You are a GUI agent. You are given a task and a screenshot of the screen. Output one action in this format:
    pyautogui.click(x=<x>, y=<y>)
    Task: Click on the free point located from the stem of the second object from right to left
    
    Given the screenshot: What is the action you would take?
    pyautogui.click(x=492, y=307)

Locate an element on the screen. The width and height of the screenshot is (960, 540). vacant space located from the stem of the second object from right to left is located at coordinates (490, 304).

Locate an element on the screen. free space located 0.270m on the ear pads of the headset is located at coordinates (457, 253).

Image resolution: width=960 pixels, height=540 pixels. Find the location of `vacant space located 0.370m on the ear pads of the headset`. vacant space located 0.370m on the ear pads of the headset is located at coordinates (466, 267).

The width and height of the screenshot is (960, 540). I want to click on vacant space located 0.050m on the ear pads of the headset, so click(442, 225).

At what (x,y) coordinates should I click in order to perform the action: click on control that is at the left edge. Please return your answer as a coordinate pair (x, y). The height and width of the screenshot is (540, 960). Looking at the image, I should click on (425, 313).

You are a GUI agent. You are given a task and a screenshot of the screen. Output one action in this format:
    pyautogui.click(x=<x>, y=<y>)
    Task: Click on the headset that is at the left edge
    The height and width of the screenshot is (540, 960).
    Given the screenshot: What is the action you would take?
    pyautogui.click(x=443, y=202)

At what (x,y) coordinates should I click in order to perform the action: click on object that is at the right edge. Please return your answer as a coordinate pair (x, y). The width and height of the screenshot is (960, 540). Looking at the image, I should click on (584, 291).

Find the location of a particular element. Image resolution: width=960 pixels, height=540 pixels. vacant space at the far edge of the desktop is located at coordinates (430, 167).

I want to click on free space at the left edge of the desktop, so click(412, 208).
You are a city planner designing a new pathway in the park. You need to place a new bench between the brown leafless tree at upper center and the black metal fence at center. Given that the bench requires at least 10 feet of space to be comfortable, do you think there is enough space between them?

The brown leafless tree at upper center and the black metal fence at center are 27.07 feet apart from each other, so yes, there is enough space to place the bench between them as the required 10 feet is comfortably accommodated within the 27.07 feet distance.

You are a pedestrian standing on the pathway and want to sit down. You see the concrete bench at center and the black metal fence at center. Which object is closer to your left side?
■ ■ ■ ■ ■
#### [Written instruction]
Copy all of the items above word for word, line for line.

#### [Response for this exercise]
You are a GUI agent. You are given a task and a screenshot of the screen. Output one action in this format:
    pyautogui.click(x=<x>, y=<y>)
    Task: Click on the free point located from the stem of the second object from right to left
    
    Given the screenshot: What is the action you would take?
    pyautogui.click(x=492, y=307)

Locate an element on the screen. The width and height of the screenshot is (960, 540). vacant space located from the stem of the second object from right to left is located at coordinates (490, 304).

Locate an element on the screen. free space located 0.270m on the ear pads of the headset is located at coordinates (457, 253).

Image resolution: width=960 pixels, height=540 pixels. Find the location of `vacant space located 0.370m on the ear pads of the headset`. vacant space located 0.370m on the ear pads of the headset is located at coordinates (466, 267).

The width and height of the screenshot is (960, 540). I want to click on vacant space located 0.050m on the ear pads of the headset, so click(442, 225).

At what (x,y) coordinates should I click in order to perform the action: click on control that is at the left edge. Please return your answer as a coordinate pair (x, y). The height and width of the screenshot is (540, 960). Looking at the image, I should click on (425, 313).

You are a GUI agent. You are given a task and a screenshot of the screen. Output one action in this format:
    pyautogui.click(x=<x>, y=<y>)
    Task: Click on the headset that is at the left edge
    The height and width of the screenshot is (540, 960).
    Given the screenshot: What is the action you would take?
    pyautogui.click(x=443, y=202)

At what (x,y) coordinates should I click in order to perform the action: click on object that is at the right edge. Please return your answer as a coordinate pair (x, y). The width and height of the screenshot is (960, 540). Looking at the image, I should click on (584, 291).

Find the location of a particular element. Image resolution: width=960 pixels, height=540 pixels. vacant space at the far edge of the desktop is located at coordinates (430, 167).

I want to click on free space at the left edge of the desktop, so click(412, 208).
You are a city planner designing a new pathway in the park. You need to place a new bench between the brown leafless tree at upper center and the black metal fence at center. Given that the bench requires at least 10 feet of space to be comfortable, do you think there is enough space between them?

The brown leafless tree at upper center and the black metal fence at center are 27.07 feet apart from each other, so yes, there is enough space to place the bench between them as the required 10 feet is comfortably accommodated within the 27.07 feet distance.

You are a pedestrian standing on the pathway and want to sit down. You see the concrete bench at center and the black metal fence at center. Which object is closer to your left side?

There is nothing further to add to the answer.